• ACTIVITY
Each entry below must be written out exactly, with pictures left out.

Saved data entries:
+ + + + + + +

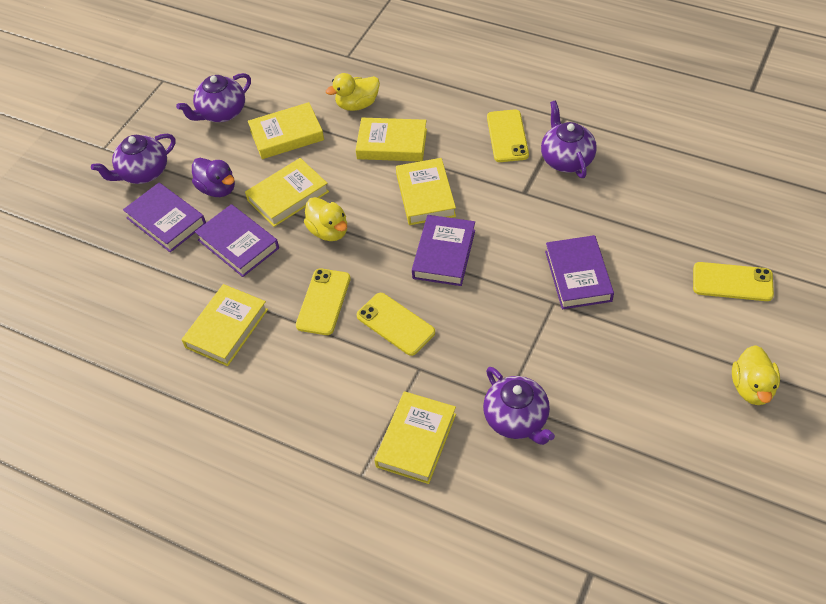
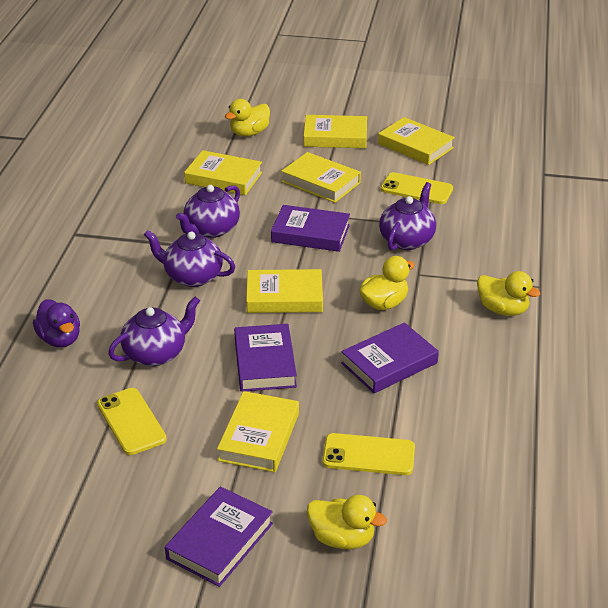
yellow duck: 3 -> 4
yellow phone: 4 -> 3

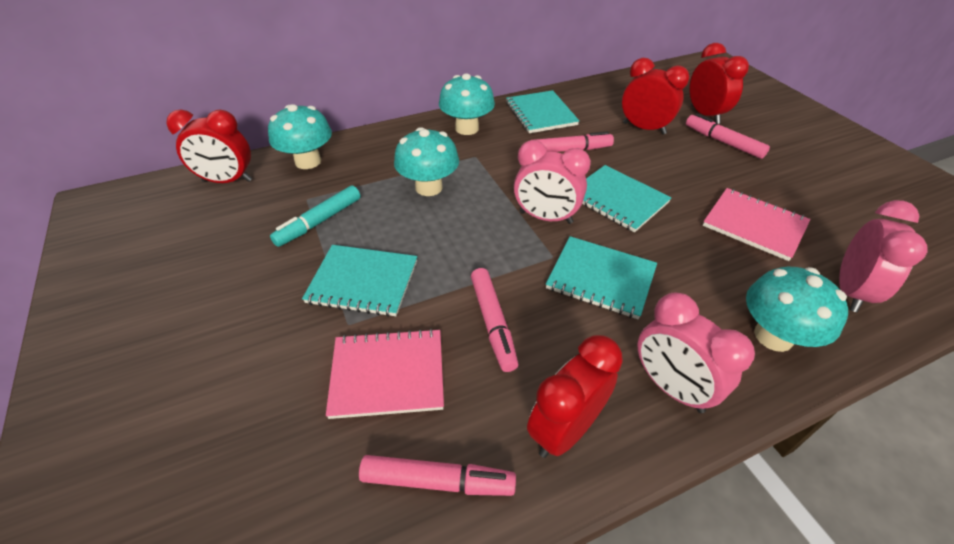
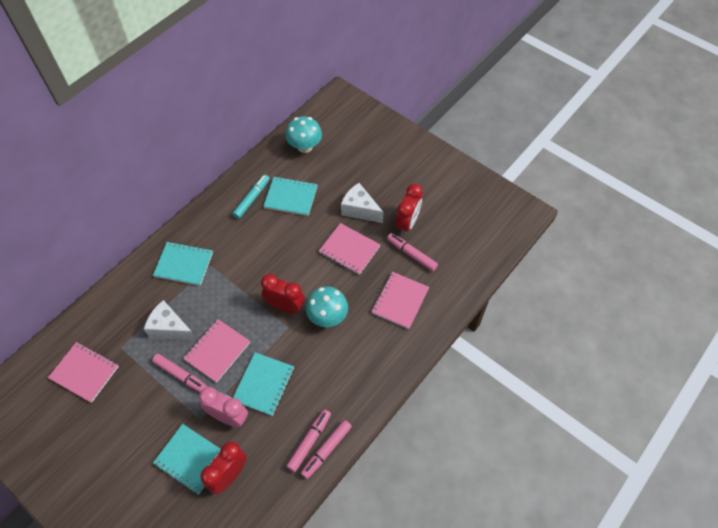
pink clock: 3 -> 1
pink notebook: 2 -> 4
red clock: 4 -> 3
turquoise mushroom: 4 -> 2
white cheese: 0 -> 2

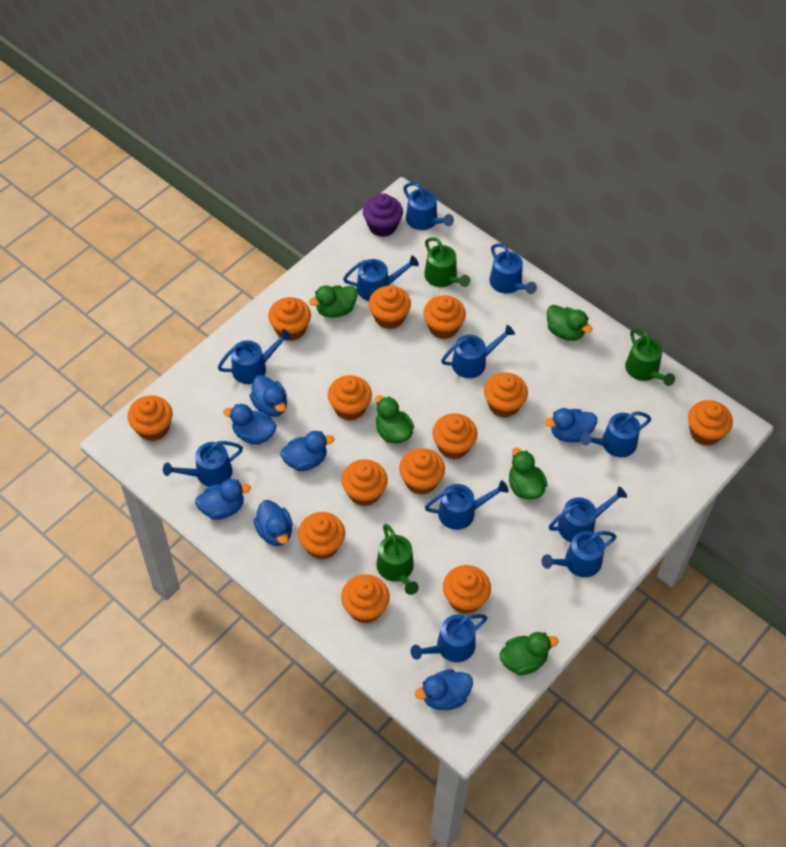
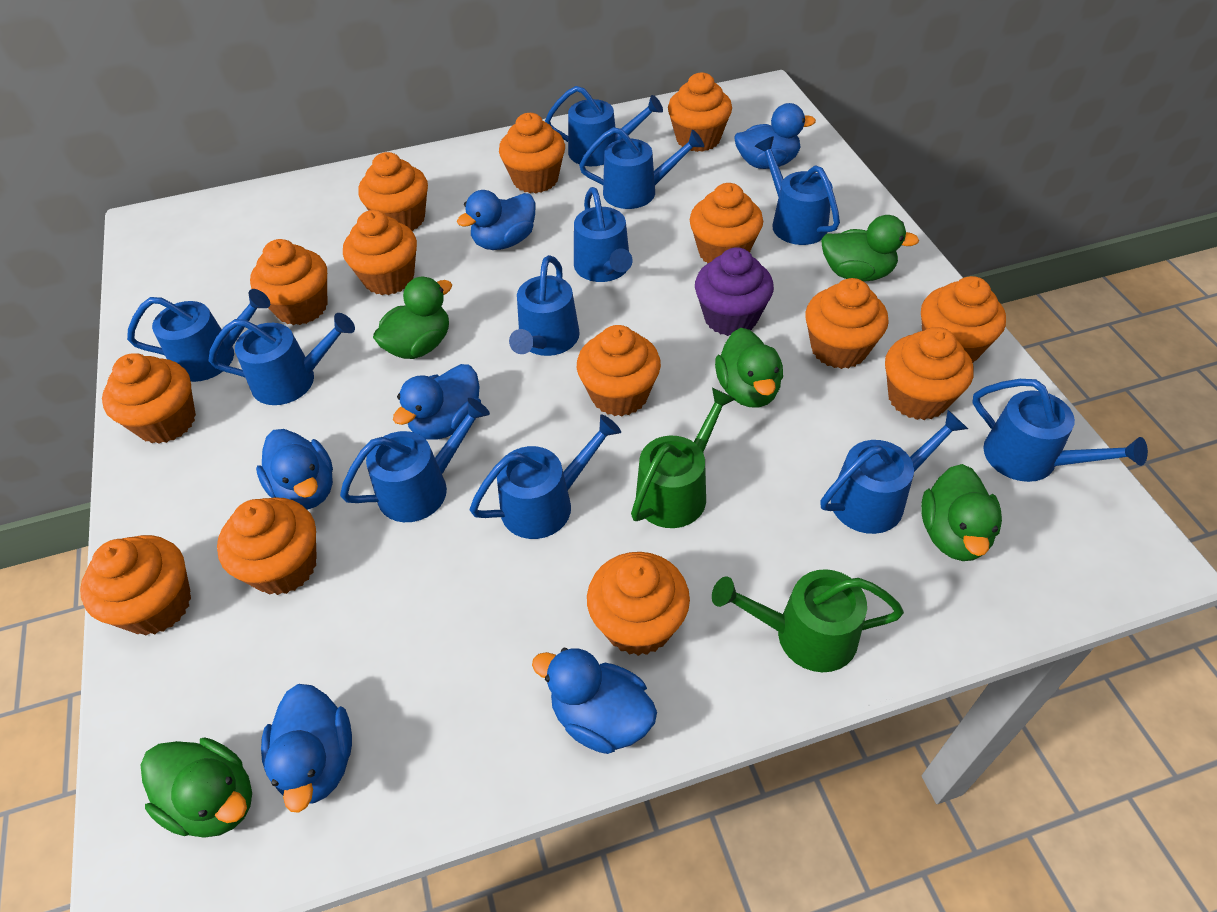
blue duck: 7 -> 6
green watering can: 3 -> 2
orange cupcake: 13 -> 14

+ + + + + + +

• OUTPUT
yellow duck: 3 -> 4
yellow phone: 4 -> 3

pink clock: 3 -> 1
pink notebook: 2 -> 4
red clock: 4 -> 3
turquoise mushroom: 4 -> 2
white cheese: 0 -> 2

blue duck: 7 -> 6
green watering can: 3 -> 2
orange cupcake: 13 -> 14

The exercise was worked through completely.